*** Opening Recorded information ***
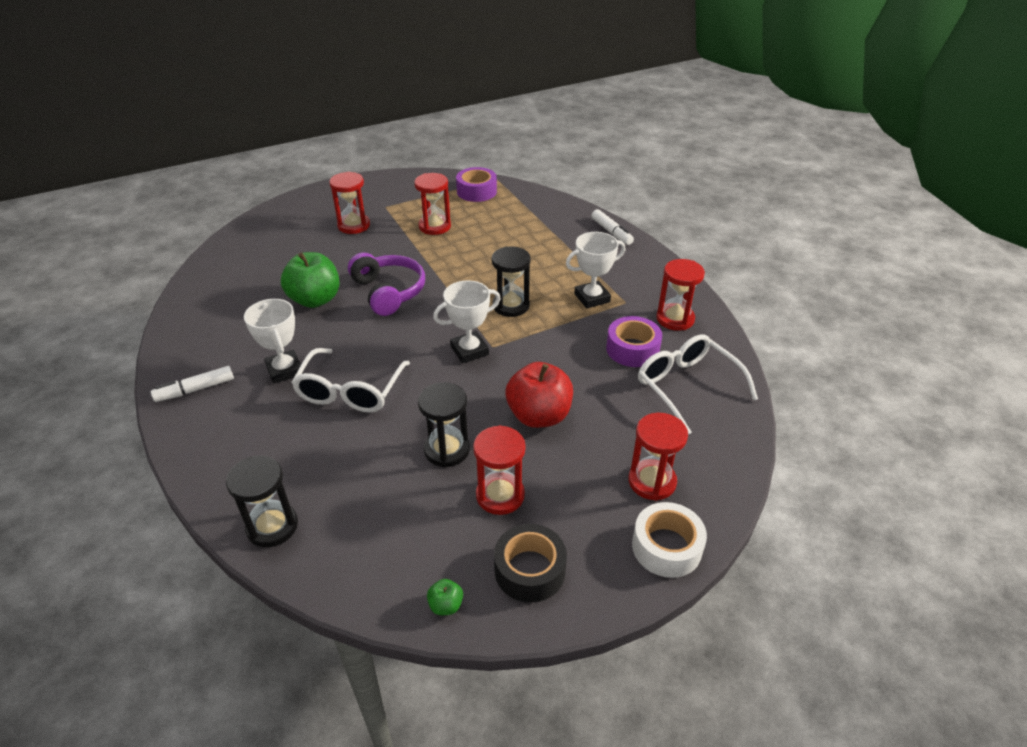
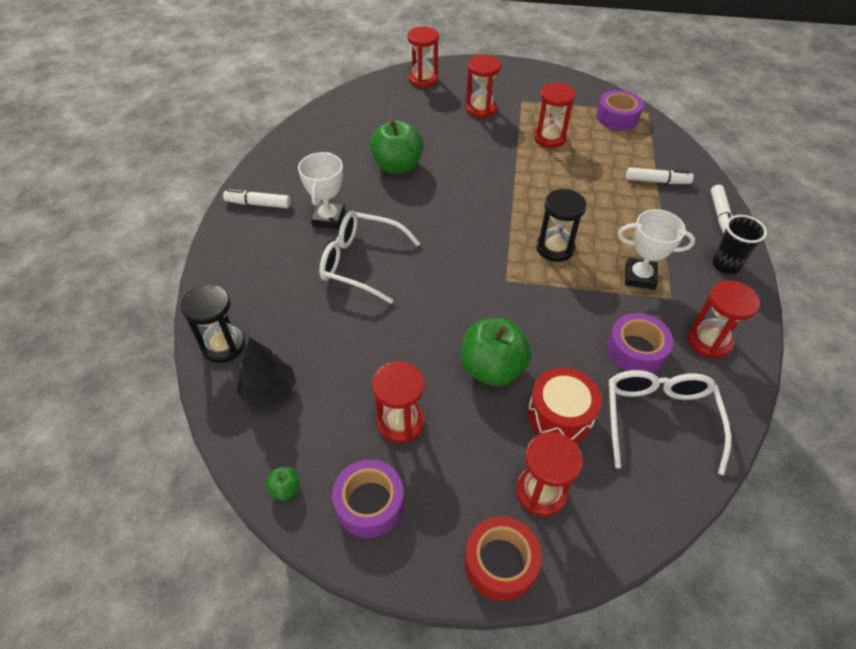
camera: 35 degrees right, 10 degrees up
white glasses [291,348,410,413] -> white glasses turned 60 degrees clockwise [319,211,420,304]
purple headphones [348,252,425,316] -> none
black hourglass [418,382,470,467] -> none
white trophy [433,280,501,363] -> none
black tape [494,524,567,602] -> purple tape [332,459,404,538]
red apple [505,362,573,428] -> green apple [461,318,532,386]
white tape [632,502,707,578] -> red tape [464,516,542,601]
none -> black tree [237,338,296,408]
none -> red hourglass [408,26,439,88]
none -> red drum [528,367,602,443]
none -> white marker [626,167,694,184]
none -> black cup [712,215,767,274]

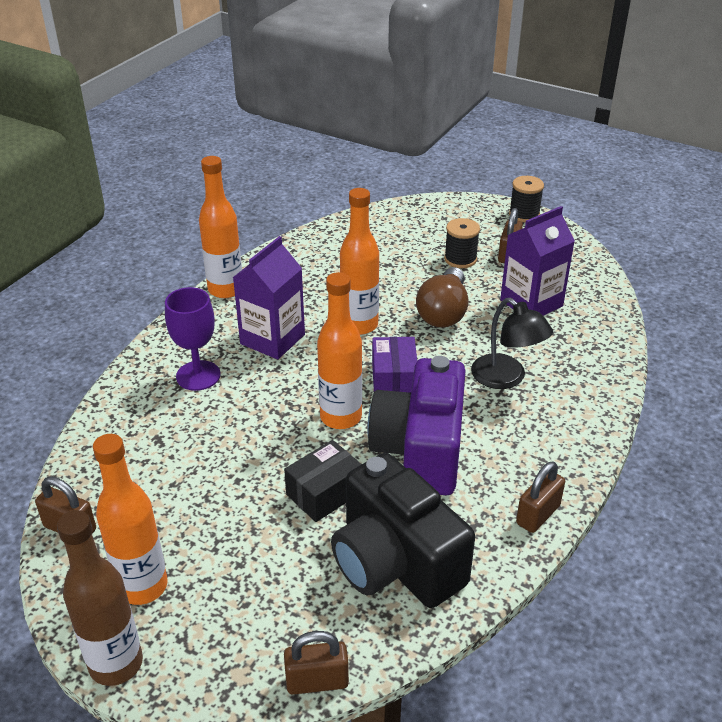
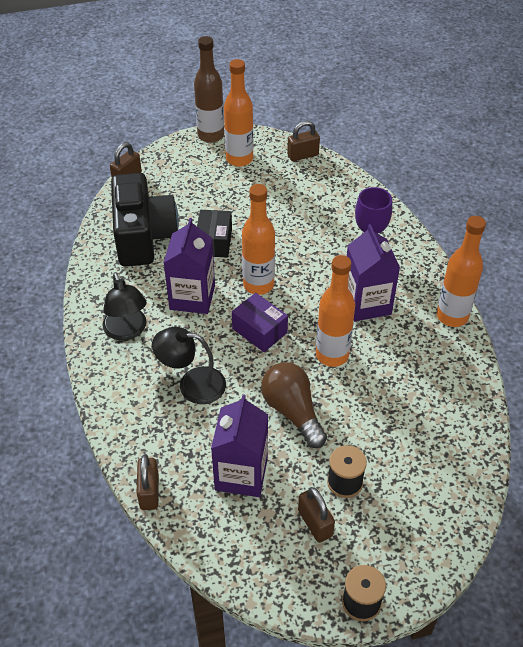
camera: 135 degrees right, 10 degrees up
black camera [331,453,475,608] -> black camera turned 75 degrees clockwise [111,173,179,267]
purple camera [367,356,465,495] -> purple carton [164,218,215,314]
brown padlock [516,461,565,533] -> brown padlock moved to [137,455,159,510]
none -> black lamp [102,272,147,341]

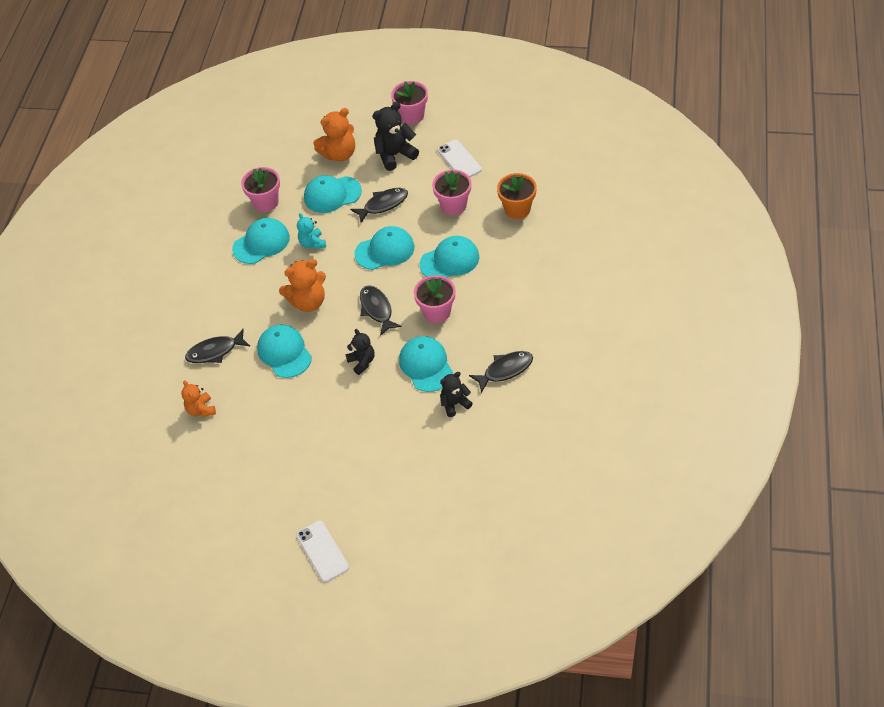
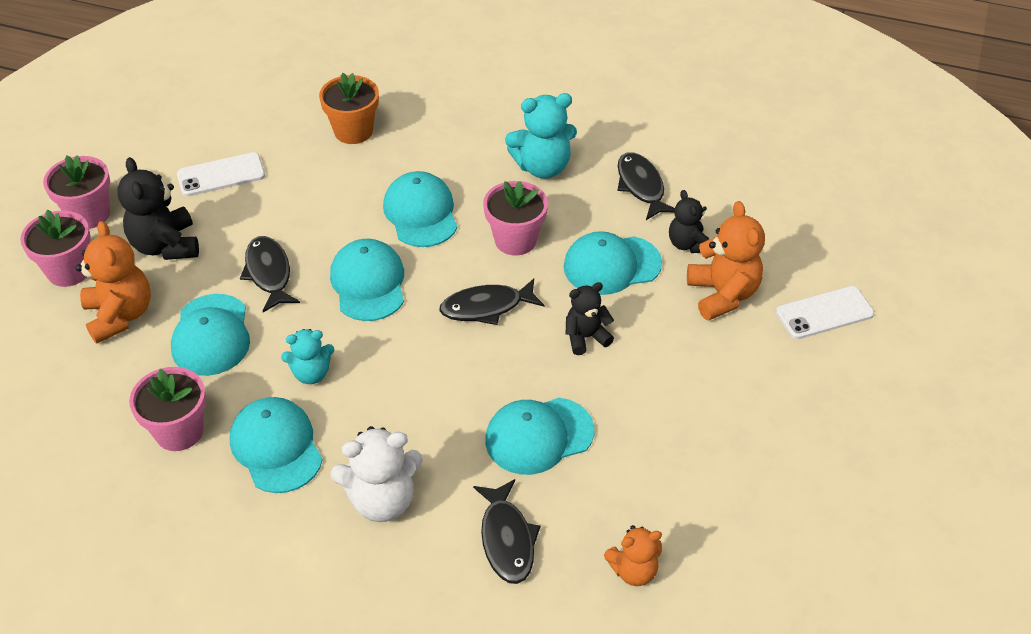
camera: 85 degrees left, 5 degrees down
orange teddy bear [279,259,326,312] -> orange teddy bear moved to [687,201,765,320]
white phone [296,521,349,582] -> white phone moved to [776,286,874,339]
pink flower pot [432,170,471,215] -> pink flower pot moved to [20,210,91,287]
none -> white teddy bear [331,426,423,522]
none -> turquoise teddy bear [505,93,577,179]

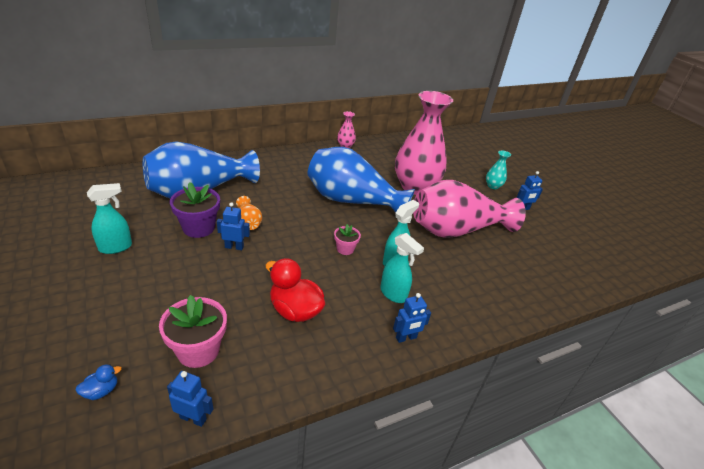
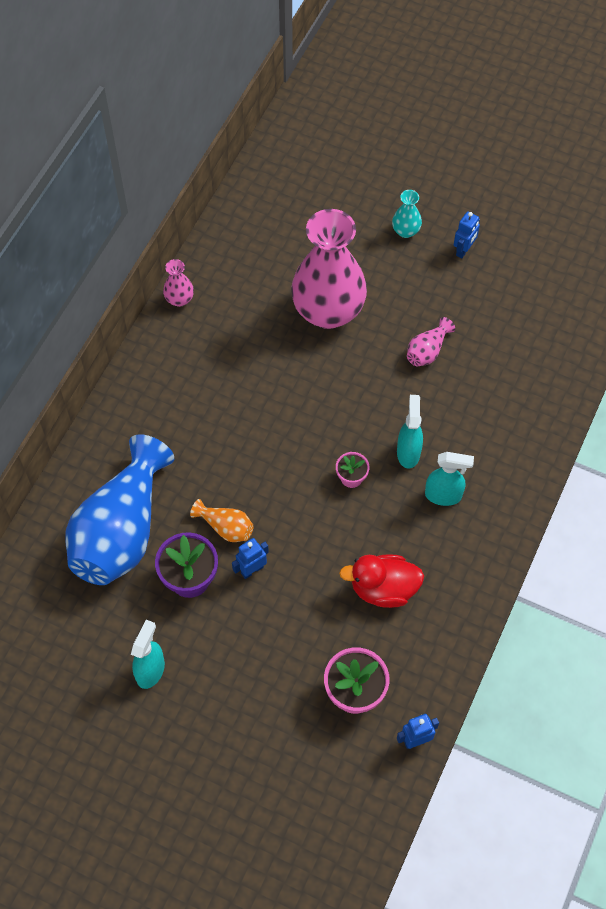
camera: 35 degrees left, 25 degrees up
blue duck [75,364,122,400] -> none
blue vase [307,147,415,213] -> none
blue robot [393,293,431,343] -> none
pink vase [413,180,526,238] -> pink vase [407,317,455,366], size x0.41

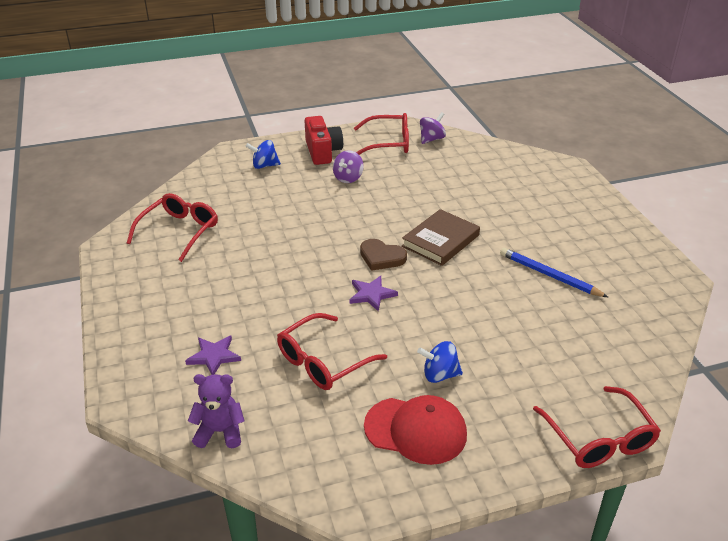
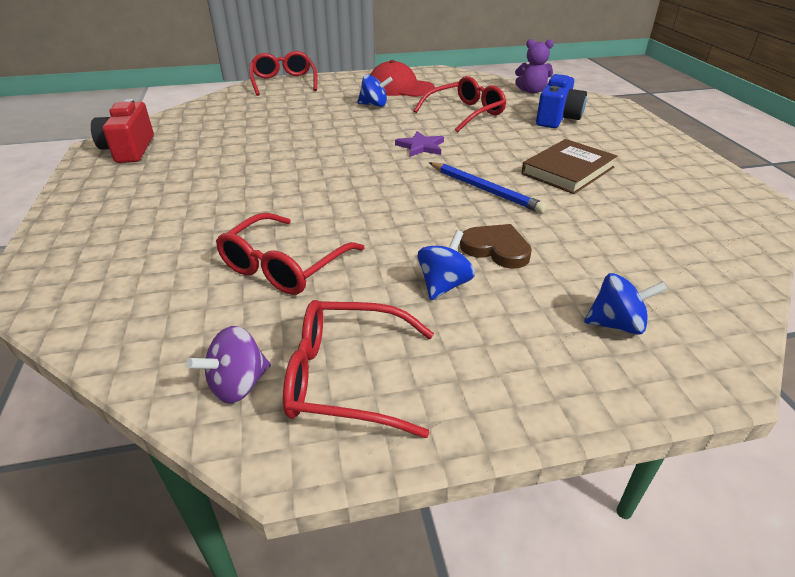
camera: 175 degrees left, 0 degrees up
red glasses [127,193,218,262] -> red glasses moved to [216,213,365,295]
purple star [185,335,241,375] -> blue camera [536,74,587,128]
red camera [305,116,343,165] -> red camera moved to [91,99,154,163]
purple spinning top [333,150,364,183] -> blue spinning top [418,230,475,300]
brown heart [360,239,407,271] -> brown heart moved to [460,224,532,268]
brown book [402,209,480,266] -> brown book moved to [521,139,617,194]
blue pencil [500,248,609,298] -> blue pencil moved to [429,162,547,214]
*** Closing Recorded information ***
Instructions to follow: The response must match the data line for line, from its first line through the line with "brown padlock [516,461,565,533]", inclusive, and must leave out the pictures.

Solution:
camera: 35 degrees right, 10 degrees up
white glasses [291,348,410,413] -> white glasses turned 60 degrees clockwise [319,211,420,304]
purple headphones [348,252,425,316] -> none
black hourglass [418,382,470,467] -> none
white trophy [433,280,501,363] -> none
black tape [494,524,567,602] -> purple tape [332,459,404,538]
red apple [505,362,573,428] -> green apple [461,318,532,386]
white tape [632,502,707,578] -> red tape [464,516,542,601]
none -> black tree [237,338,296,408]
none -> red hourglass [408,26,439,88]
none -> red drum [528,367,602,443]
none -> white marker [626,167,694,184]
none -> black cup [712,215,767,274]

camera: 135 degrees right, 10 degrees up
black camera [331,453,475,608] -> black camera turned 75 degrees clockwise [111,173,179,267]
purple camera [367,356,465,495] -> purple carton [164,218,215,314]
brown padlock [516,461,565,533] -> brown padlock moved to [137,455,159,510]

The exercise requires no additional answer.